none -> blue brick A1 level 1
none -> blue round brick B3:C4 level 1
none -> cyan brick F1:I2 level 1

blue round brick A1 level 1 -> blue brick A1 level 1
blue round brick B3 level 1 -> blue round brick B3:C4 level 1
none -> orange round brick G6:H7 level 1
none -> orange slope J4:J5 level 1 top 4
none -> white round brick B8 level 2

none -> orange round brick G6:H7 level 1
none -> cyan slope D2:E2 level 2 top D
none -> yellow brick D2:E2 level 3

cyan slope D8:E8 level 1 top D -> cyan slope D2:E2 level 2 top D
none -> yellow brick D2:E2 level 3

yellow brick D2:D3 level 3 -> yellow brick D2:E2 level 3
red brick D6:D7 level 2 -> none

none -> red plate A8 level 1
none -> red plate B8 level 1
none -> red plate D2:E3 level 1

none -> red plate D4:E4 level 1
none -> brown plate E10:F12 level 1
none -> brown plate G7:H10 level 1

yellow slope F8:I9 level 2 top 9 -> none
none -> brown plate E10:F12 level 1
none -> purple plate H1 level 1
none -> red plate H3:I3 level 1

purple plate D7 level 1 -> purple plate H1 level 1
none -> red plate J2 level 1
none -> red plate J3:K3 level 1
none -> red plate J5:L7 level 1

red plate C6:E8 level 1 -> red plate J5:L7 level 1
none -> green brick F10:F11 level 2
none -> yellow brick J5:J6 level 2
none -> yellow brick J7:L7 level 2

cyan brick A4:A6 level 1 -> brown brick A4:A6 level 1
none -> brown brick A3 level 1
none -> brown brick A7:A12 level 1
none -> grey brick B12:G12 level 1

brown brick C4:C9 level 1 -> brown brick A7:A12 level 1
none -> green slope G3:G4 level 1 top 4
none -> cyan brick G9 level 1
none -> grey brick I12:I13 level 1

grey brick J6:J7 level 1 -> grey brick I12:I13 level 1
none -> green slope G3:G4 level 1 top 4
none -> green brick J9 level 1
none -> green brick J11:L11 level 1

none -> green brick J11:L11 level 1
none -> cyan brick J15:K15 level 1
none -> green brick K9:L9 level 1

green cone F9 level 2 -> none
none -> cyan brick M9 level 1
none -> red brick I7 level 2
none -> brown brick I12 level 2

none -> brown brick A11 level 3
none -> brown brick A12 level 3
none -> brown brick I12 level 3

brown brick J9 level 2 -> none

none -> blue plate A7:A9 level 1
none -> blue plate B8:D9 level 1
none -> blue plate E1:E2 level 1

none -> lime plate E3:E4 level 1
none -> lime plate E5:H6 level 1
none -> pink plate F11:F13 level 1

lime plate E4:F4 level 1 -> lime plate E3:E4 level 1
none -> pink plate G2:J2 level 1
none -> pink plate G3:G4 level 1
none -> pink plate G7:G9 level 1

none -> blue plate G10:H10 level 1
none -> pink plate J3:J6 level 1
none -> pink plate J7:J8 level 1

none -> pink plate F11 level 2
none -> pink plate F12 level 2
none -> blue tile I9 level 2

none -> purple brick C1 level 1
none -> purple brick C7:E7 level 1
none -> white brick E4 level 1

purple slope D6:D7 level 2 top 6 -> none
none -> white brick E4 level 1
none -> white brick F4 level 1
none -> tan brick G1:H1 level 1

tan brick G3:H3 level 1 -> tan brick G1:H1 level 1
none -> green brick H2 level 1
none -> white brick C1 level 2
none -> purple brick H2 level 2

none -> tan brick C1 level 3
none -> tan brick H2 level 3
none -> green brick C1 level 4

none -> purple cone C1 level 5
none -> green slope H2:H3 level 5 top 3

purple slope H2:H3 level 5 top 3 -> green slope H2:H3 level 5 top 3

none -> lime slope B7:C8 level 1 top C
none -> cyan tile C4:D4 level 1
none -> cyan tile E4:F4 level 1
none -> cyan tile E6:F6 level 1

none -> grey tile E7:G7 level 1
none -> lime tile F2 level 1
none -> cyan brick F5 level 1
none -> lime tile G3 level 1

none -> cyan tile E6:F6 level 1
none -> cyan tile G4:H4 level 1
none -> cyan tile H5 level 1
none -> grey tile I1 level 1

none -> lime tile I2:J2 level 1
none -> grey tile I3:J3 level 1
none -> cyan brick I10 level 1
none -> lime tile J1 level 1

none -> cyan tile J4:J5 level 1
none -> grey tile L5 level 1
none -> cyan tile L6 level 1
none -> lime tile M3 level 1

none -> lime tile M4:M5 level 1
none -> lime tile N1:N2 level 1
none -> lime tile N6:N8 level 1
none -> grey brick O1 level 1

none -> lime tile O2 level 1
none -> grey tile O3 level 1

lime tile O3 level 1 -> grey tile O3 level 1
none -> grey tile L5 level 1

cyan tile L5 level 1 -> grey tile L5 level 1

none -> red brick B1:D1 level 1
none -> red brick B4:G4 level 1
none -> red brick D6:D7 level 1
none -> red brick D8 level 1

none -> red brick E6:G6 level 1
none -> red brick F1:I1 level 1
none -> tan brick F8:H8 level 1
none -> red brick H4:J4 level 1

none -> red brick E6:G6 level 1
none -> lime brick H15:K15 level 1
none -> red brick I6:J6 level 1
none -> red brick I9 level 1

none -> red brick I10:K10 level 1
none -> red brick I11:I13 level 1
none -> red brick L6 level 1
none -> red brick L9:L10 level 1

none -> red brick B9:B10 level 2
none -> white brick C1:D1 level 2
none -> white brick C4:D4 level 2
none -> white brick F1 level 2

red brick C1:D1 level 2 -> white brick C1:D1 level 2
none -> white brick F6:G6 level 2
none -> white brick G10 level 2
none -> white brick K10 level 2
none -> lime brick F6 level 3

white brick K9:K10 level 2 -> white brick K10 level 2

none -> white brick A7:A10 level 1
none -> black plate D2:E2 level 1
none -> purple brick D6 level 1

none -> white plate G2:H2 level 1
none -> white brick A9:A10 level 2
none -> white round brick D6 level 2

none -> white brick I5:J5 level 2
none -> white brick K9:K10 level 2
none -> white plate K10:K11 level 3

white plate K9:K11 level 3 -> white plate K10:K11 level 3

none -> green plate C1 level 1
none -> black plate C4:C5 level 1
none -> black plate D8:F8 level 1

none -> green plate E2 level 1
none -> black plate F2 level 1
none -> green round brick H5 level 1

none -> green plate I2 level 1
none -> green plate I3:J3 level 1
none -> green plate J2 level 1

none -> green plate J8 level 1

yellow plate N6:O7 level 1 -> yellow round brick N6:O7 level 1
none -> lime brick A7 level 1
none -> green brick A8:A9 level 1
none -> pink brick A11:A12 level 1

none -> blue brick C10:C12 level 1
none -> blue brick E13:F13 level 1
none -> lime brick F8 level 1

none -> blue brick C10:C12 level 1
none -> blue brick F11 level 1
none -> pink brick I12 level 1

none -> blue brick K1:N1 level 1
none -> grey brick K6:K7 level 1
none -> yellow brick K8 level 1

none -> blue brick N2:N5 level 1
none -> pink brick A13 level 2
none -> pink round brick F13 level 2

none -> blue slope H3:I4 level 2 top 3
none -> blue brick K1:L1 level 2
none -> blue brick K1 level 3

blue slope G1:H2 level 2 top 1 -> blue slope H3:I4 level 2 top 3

···

Copy out each line of the data above, exactly, if it lies between the line holding "none -> lime tile J1 level 1" and the line holding "none -> lime tile O2 level 1", inclusive; copy no other line.

- **RESPONSE**:
none -> lime tile J1 level 1

none -> cyan tile J4:J5 level 1
none -> grey tile L5 level 1
none -> cyan tile L6 level 1
none -> lime tile M3 level 1

none -> lime tile M4:M5 level 1
none -> lime tile N1:N2 level 1
none -> lime tile N6:N8 level 1
none -> grey brick O1 level 1

none -> lime tile O2 level 1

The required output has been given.